→ EXERCISE GOAL:
Your answer is one number: the count of lines below that hold the word "brick".

→ RECORDED DATA:
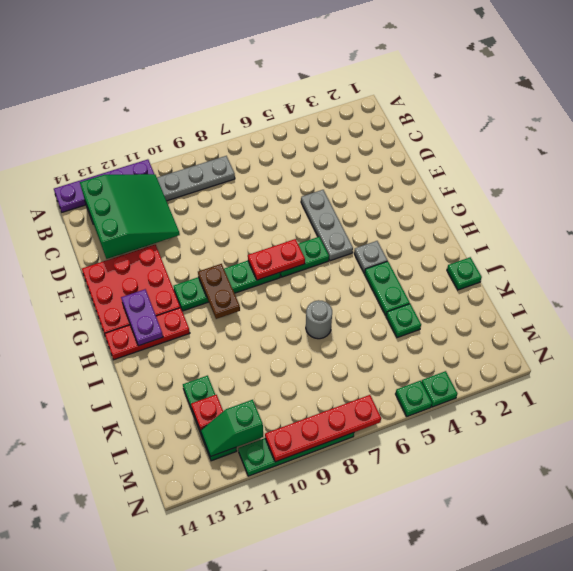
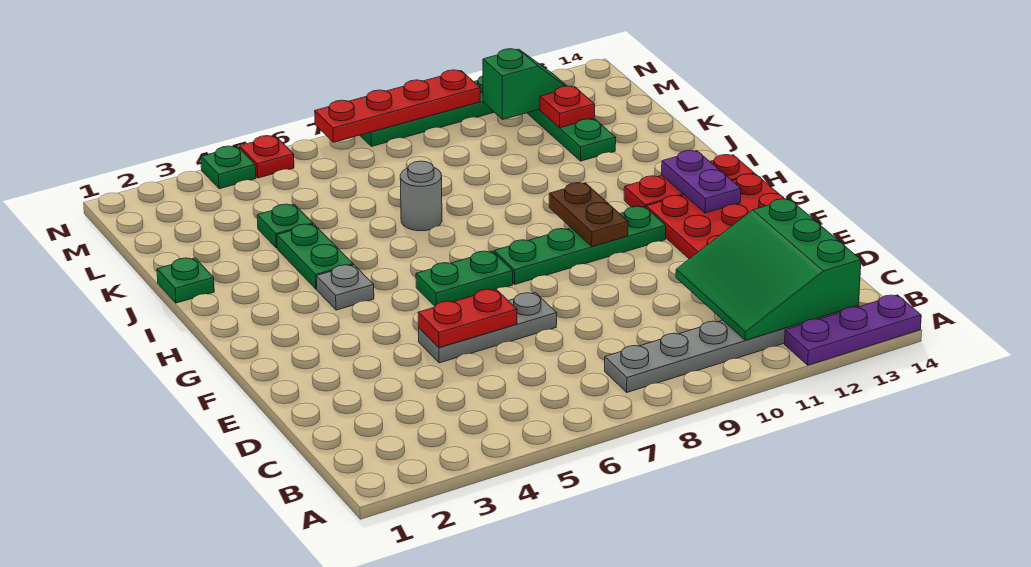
purple plate A11:A14 level 1 -> purple plate A12:A14 level 1
grey plate E5:G5 level 1 -> grey plate E5:E7 level 1
red plate G7:G8 level 2 -> red plate E5:E6 level 2
green plate N5 level 1 -> red plate N5 level 1

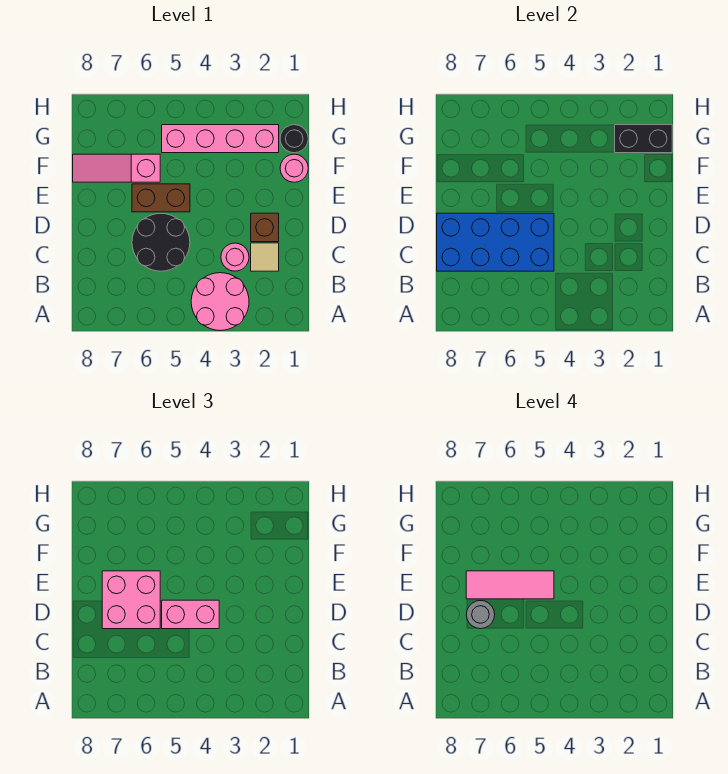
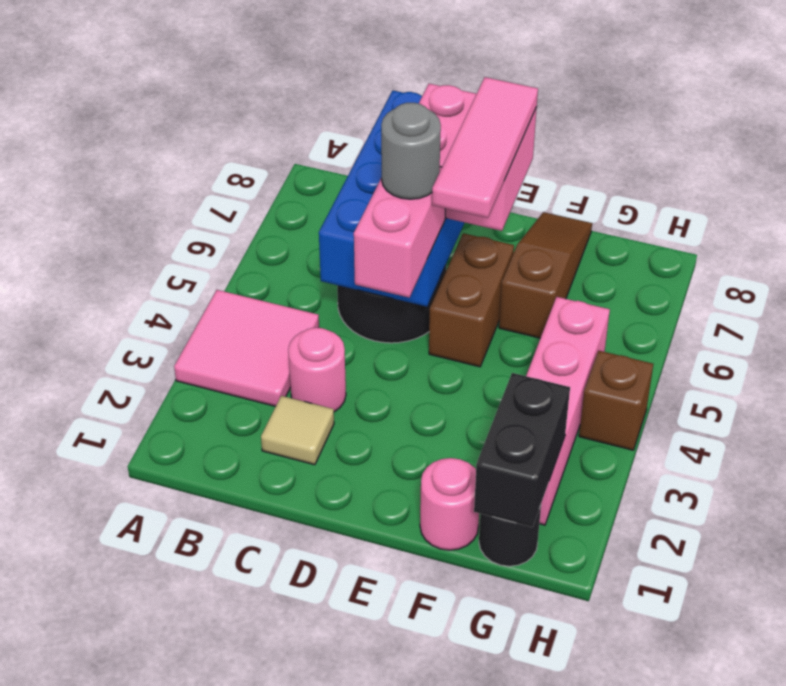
pink round brick A3:B4 level 1 -> pink tile A3:B4 level 1
brown brick D2 level 1 -> brown brick H4 level 1
grey round brick D7 level 4 -> grey round brick D5 level 4
pink slope F6:F8 level 1 top 6 -> brown slope F6:F8 level 1 top 6

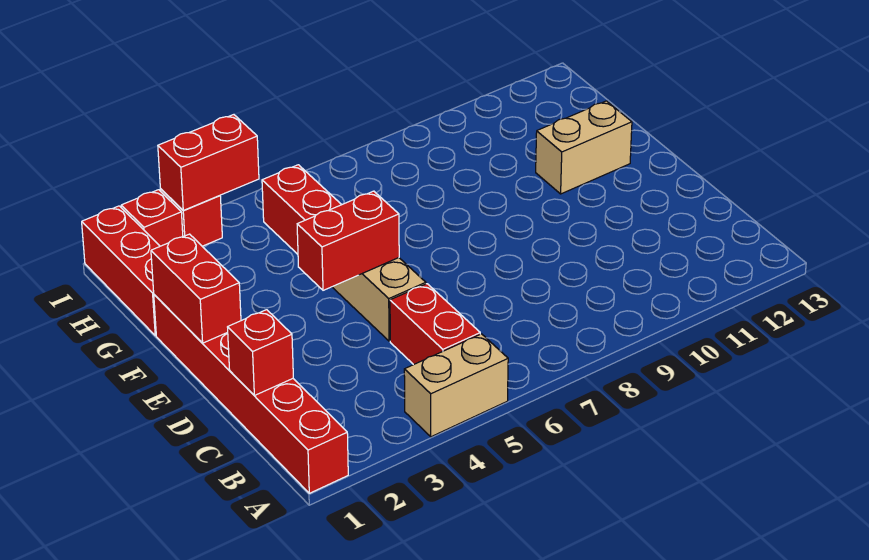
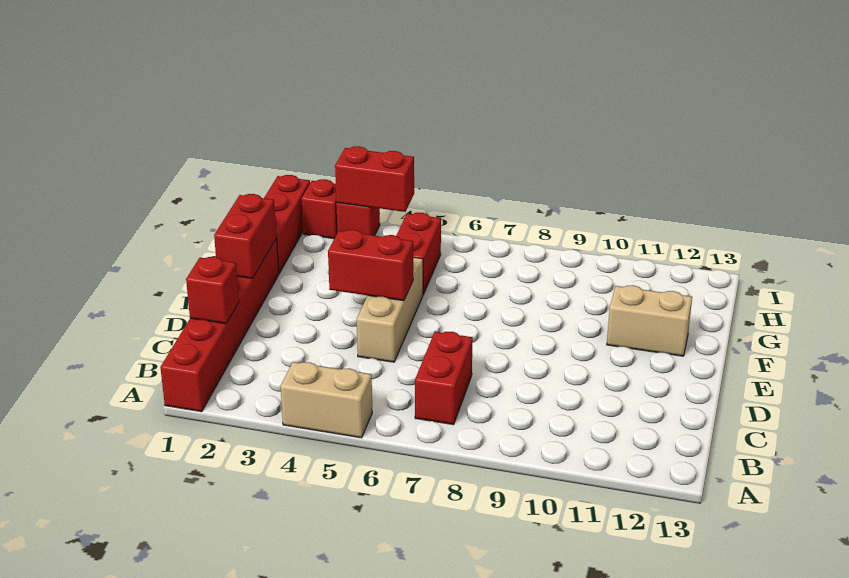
red brick B5:C5 level 1 -> red brick B7:C7 level 1

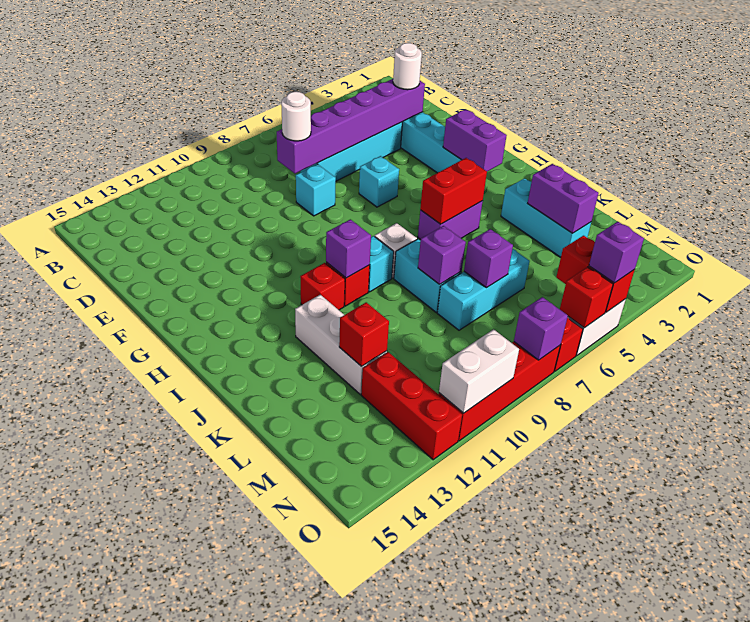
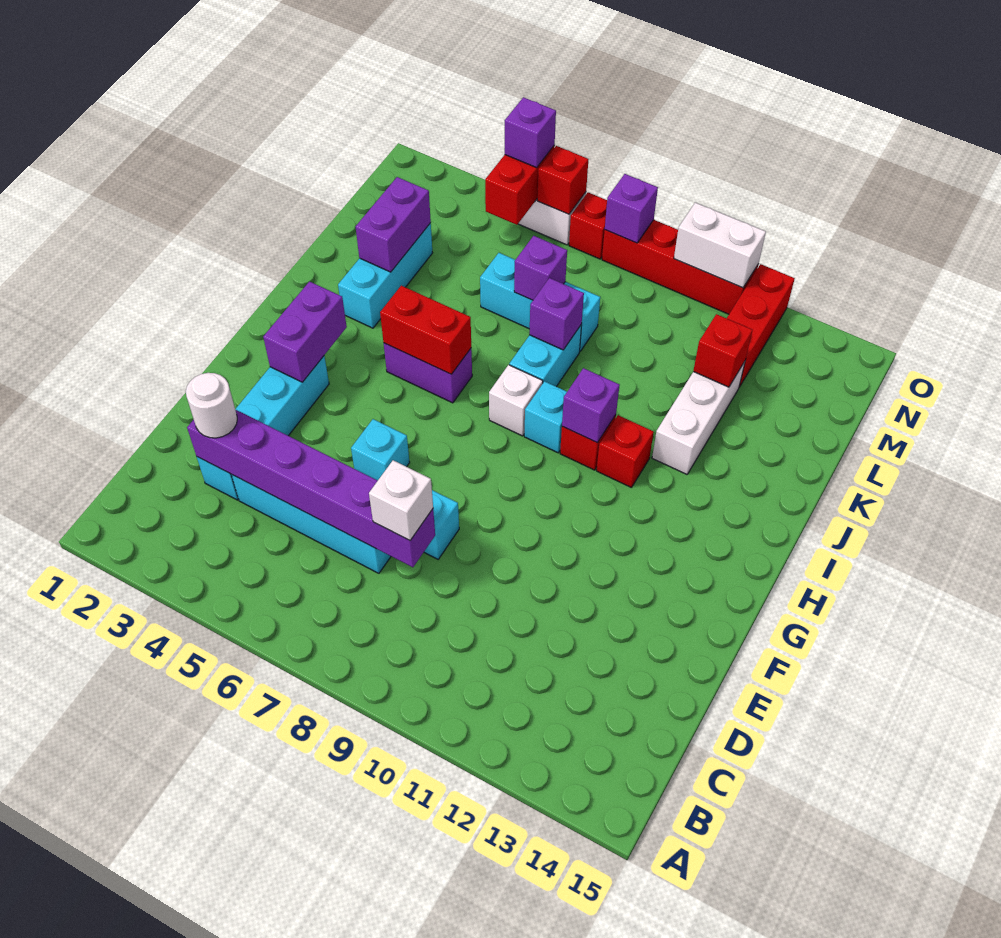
white round brick D8 level 3 -> white brick D8 level 3

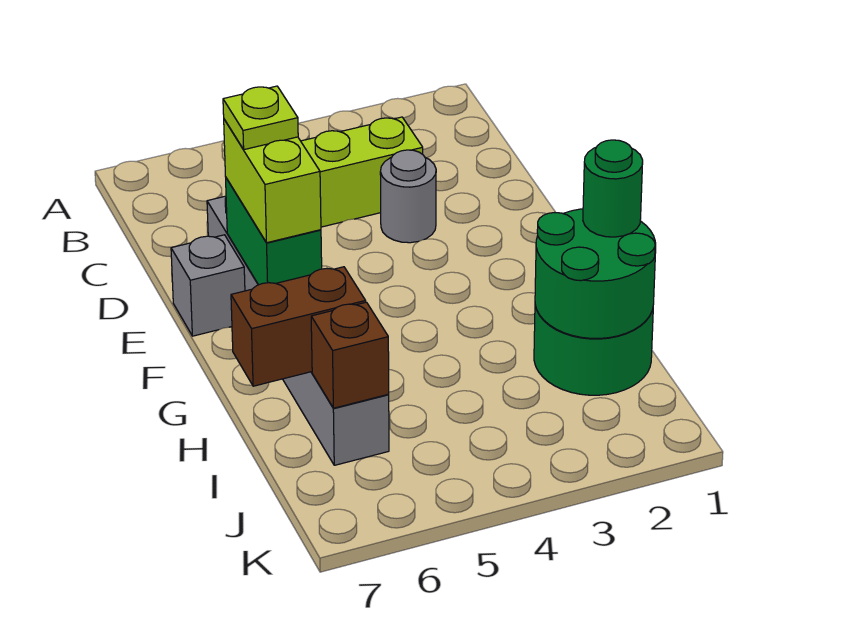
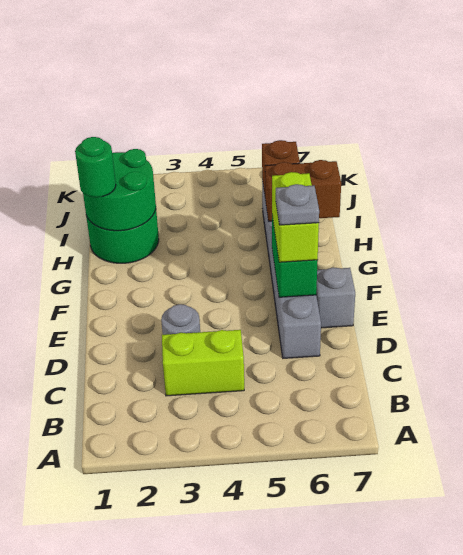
lime plate E6 level 4 -> grey plate E6 level 4

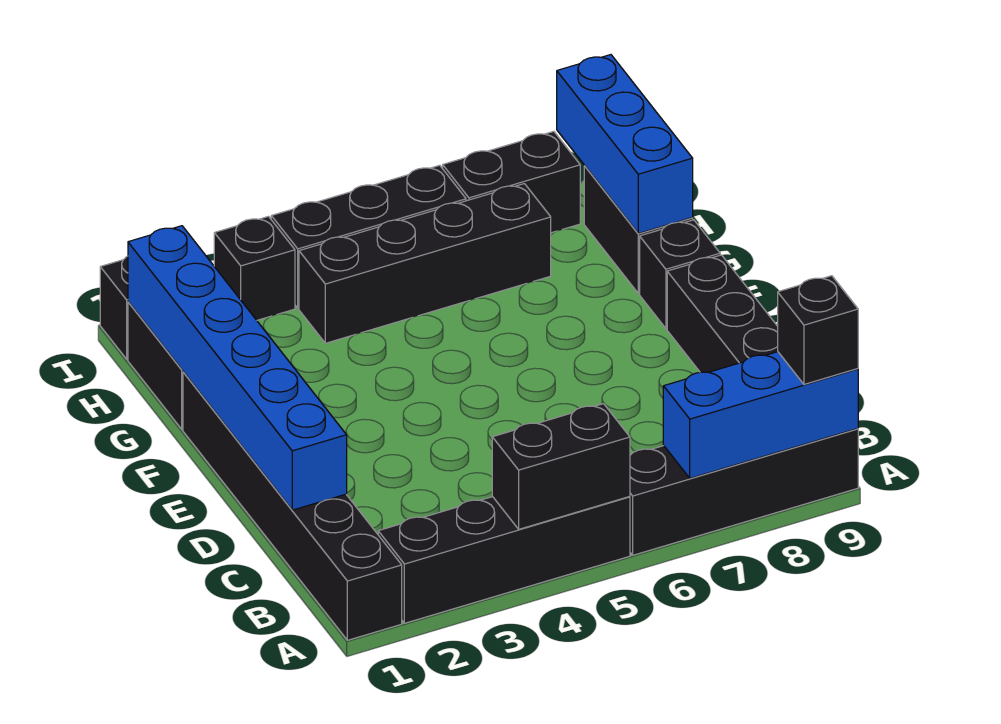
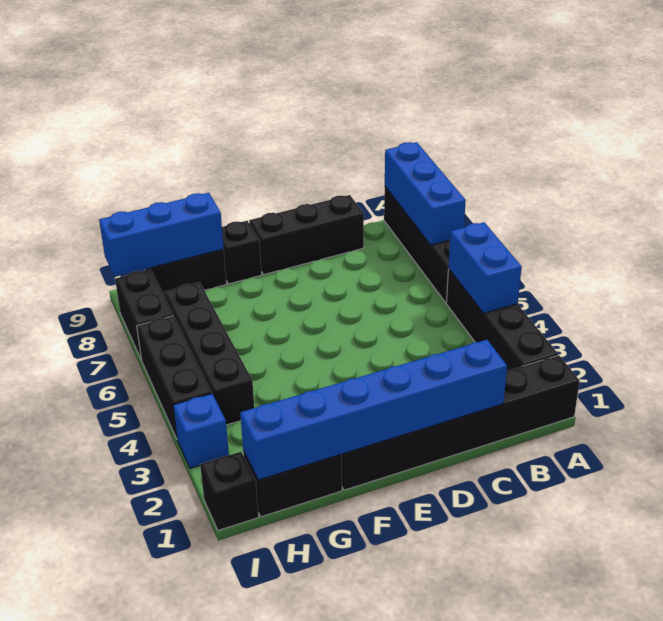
black brick A4:A5 level 2 -> blue brick A4:A5 level 2
black brick A9 level 3 -> none
black brick I3 level 1 -> blue brick I3 level 1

→ RESPONSE AREA:
8